> _TASK TO COMPLETE_
Below is a listing to transcribe in full and exactly; keep the pictures out.

> _THE INPUT_
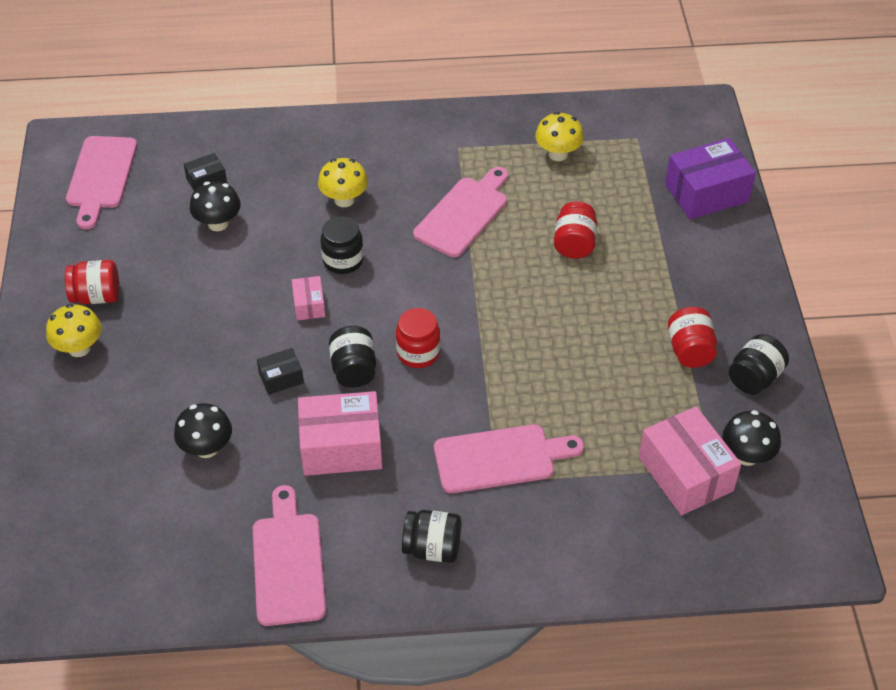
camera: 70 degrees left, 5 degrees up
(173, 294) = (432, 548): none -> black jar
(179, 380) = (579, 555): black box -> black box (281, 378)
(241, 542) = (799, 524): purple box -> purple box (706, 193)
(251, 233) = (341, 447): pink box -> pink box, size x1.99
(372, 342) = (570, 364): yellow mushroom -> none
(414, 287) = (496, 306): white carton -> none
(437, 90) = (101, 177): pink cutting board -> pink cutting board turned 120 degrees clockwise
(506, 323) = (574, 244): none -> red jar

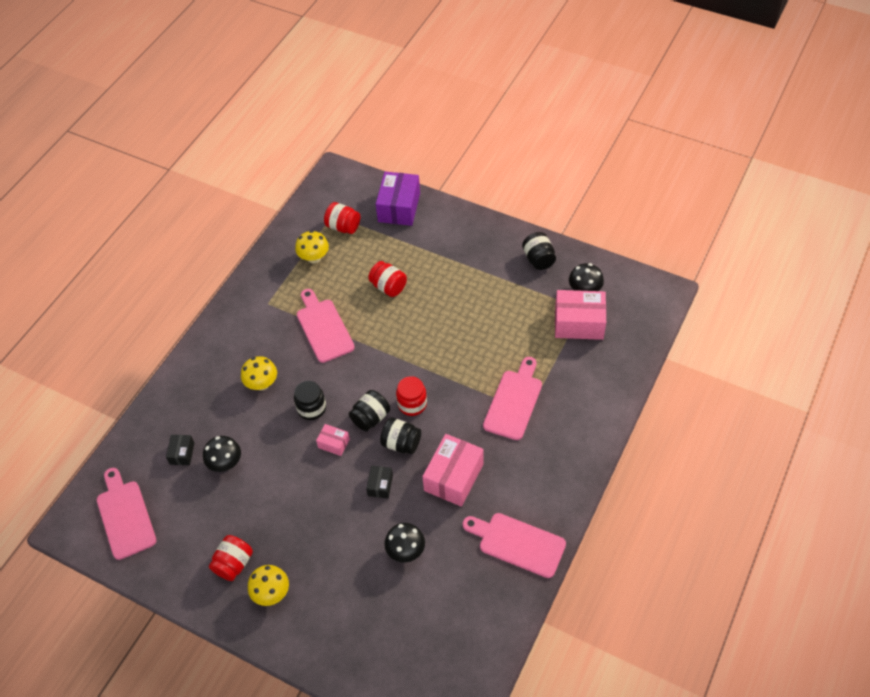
camera: 55 degrees left, 5 degrees up
(101, 177) = (125, 516): pink cutting board -> pink cutting board turned 150 degrees counterclockwise
(432, 548) = (552, 465): black jar -> black jar (370, 418)
(690, 350) = (501, 276): red jar -> red jar (343, 227)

> _ANSWER TO THIS EXERCISE_
camera: 70 degrees left, 5 degrees up
(173, 294) = (432, 548): none -> black jar
(179, 380) = (579, 555): black box -> black box (281, 378)
(241, 542) = (799, 524): purple box -> purple box (706, 193)
(251, 233) = (341, 447): pink box -> pink box, size x1.99
(372, 342) = (570, 364): yellow mushroom -> none
(414, 287) = (496, 306): white carton -> none
(437, 90) = (101, 177): pink cutting board -> pink cutting board turned 120 degrees clockwise
(506, 323) = (574, 244): none -> red jar

camera: 55 degrees left, 5 degrees up
(101, 177) = (125, 516): pink cutting board -> pink cutting board turned 150 degrees counterclockwise
(432, 548) = (552, 465): black jar -> black jar (370, 418)
(690, 350) = (501, 276): red jar -> red jar (343, 227)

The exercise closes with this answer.